(Records contained in a dataset)
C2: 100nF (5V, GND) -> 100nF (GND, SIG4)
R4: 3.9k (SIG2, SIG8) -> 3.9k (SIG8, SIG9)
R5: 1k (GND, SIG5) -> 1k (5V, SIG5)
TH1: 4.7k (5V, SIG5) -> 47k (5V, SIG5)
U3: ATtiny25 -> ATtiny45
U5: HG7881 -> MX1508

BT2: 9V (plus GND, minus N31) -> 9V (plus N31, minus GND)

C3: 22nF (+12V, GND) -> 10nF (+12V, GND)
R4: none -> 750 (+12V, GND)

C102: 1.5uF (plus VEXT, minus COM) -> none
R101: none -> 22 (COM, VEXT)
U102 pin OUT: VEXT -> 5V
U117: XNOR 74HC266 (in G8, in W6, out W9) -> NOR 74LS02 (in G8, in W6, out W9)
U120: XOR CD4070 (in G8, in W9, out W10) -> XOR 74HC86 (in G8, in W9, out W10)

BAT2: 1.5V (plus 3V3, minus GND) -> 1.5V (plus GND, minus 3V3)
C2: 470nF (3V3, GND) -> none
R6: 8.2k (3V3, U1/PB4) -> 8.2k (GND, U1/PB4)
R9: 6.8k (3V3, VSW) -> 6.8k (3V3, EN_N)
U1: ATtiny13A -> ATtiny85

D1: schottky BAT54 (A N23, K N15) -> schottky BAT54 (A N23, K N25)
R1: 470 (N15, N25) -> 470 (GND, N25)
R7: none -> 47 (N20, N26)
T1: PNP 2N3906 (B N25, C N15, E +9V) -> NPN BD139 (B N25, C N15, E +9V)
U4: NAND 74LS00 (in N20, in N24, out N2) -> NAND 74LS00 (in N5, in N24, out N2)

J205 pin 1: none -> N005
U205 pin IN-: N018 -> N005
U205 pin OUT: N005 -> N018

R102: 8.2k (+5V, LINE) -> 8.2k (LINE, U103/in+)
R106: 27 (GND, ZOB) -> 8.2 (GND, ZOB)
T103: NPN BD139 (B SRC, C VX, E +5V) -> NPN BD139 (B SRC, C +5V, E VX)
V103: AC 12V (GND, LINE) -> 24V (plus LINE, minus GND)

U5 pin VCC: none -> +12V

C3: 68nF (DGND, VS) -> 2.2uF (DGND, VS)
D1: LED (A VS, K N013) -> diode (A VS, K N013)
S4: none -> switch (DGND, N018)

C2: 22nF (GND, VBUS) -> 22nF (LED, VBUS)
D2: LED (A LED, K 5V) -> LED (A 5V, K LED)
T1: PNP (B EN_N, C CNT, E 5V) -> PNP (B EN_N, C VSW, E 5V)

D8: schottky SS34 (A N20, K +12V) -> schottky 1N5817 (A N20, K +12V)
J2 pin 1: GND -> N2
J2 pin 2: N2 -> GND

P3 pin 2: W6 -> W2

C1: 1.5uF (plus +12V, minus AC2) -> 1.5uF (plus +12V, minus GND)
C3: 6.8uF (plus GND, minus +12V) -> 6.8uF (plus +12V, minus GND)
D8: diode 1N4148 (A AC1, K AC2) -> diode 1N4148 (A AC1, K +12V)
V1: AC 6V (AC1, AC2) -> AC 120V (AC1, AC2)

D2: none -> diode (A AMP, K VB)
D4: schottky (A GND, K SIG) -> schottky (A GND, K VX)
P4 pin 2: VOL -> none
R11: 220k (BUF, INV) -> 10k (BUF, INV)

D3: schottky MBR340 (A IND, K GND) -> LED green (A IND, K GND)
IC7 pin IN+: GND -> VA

### WORK INSTRUCTIONS
Copy out each line of the entries where the word "VEXT" is found.

### WRITTEN RESPONSE
C102: 1.5uF (plus VEXT, minus COM) -> none
R101: none -> 22 (COM, VEXT)
U102 pin OUT: VEXT -> 5V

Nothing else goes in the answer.